Everything in the data that follows should be given again verbatim, except the images.

→ **Records provided**:
————

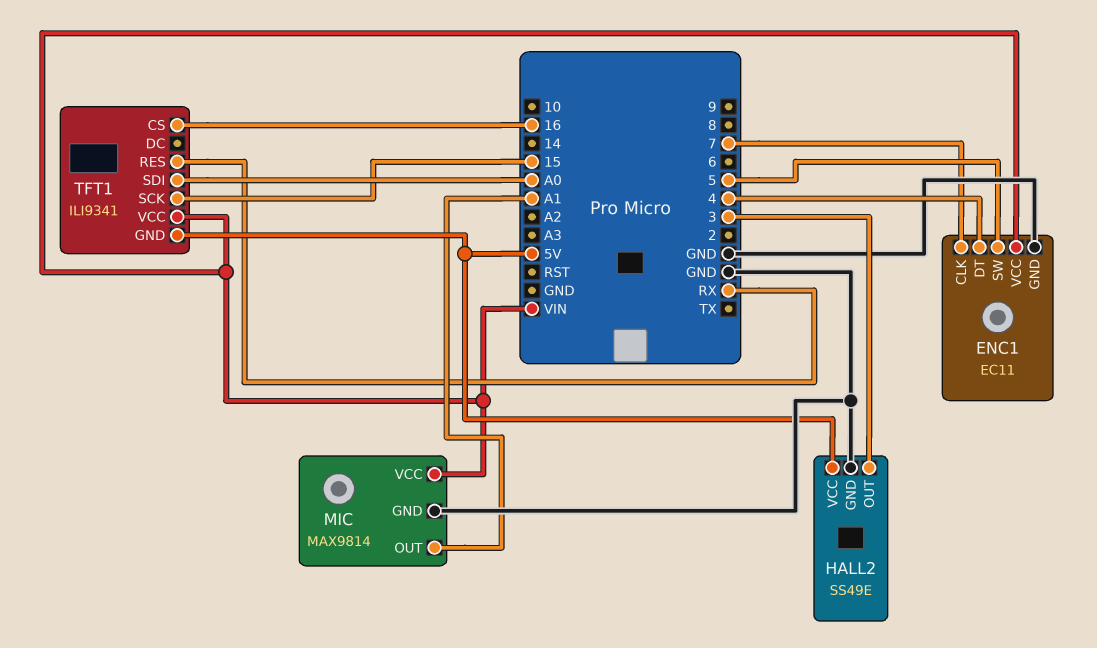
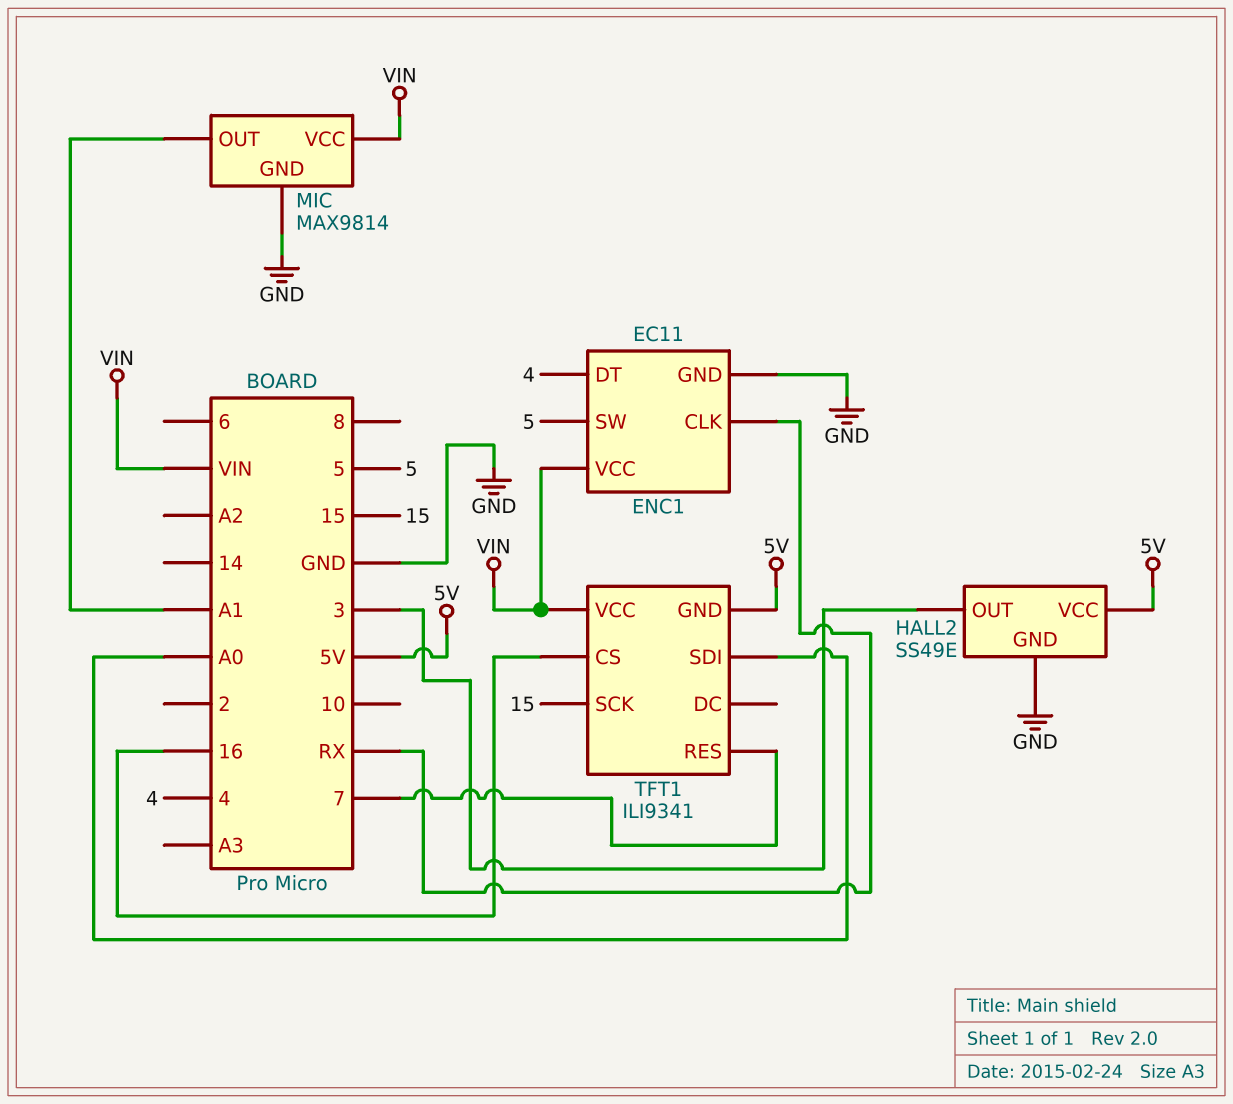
ENC1 pin CLK: 7 -> RX
TFT1 pin RES: RX -> 7

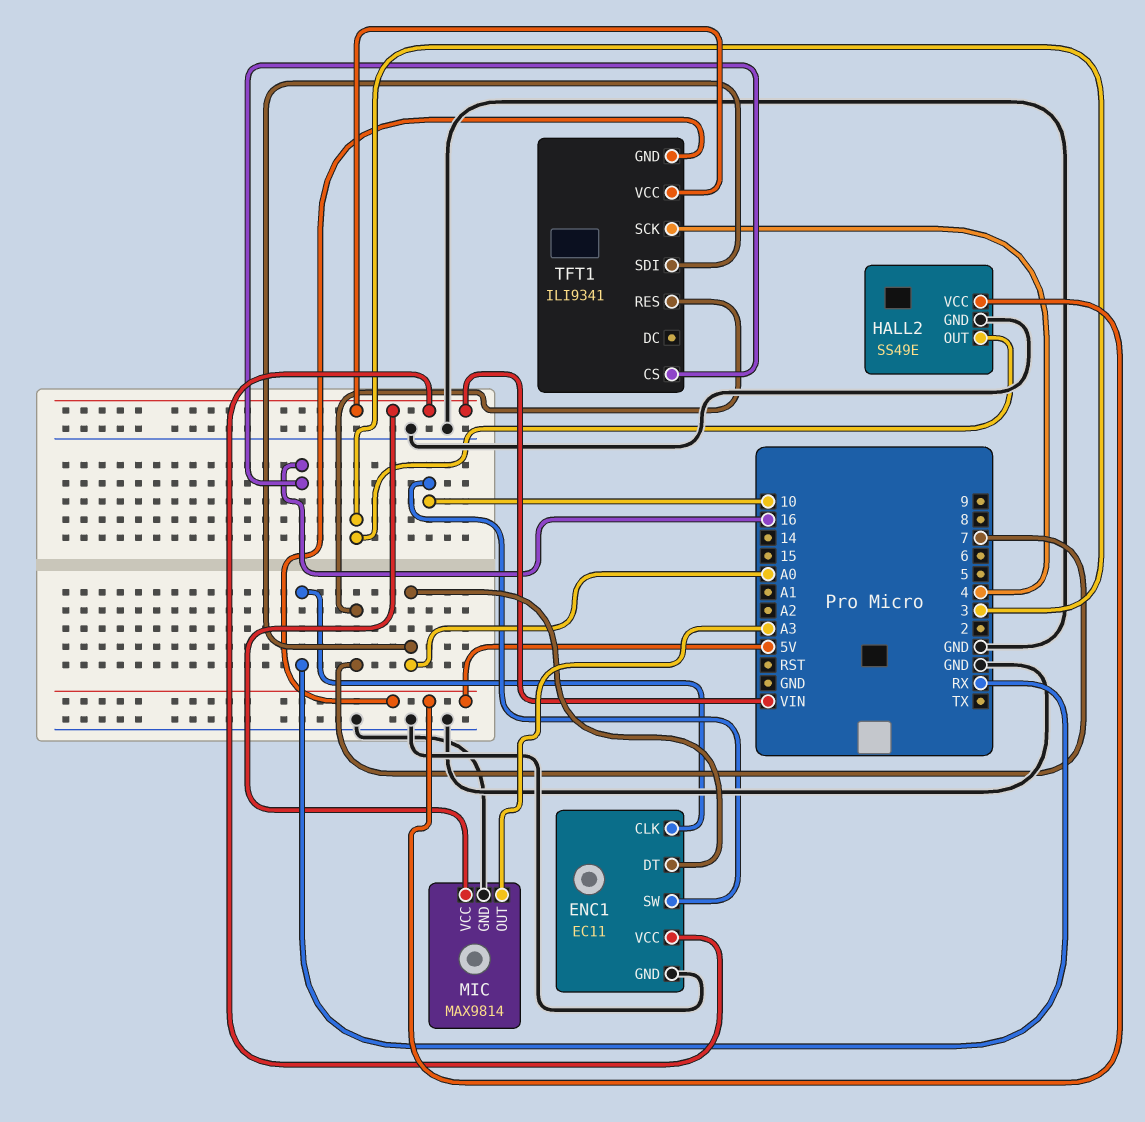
ENC1 pin DT: 4 -> A0
ENC1 pin SW: 5 -> 10
MIC pin OUT: A1 -> A3
TFT1 pin SCK: 15 -> 4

————

→ **Written solution**:
ENC1 pin CLK: 7 -> RX
TFT1 pin RES: RX -> 7

ENC1 pin DT: 4 -> A0
ENC1 pin SW: 5 -> 10
MIC pin OUT: A1 -> A3
TFT1 pin SCK: 15 -> 4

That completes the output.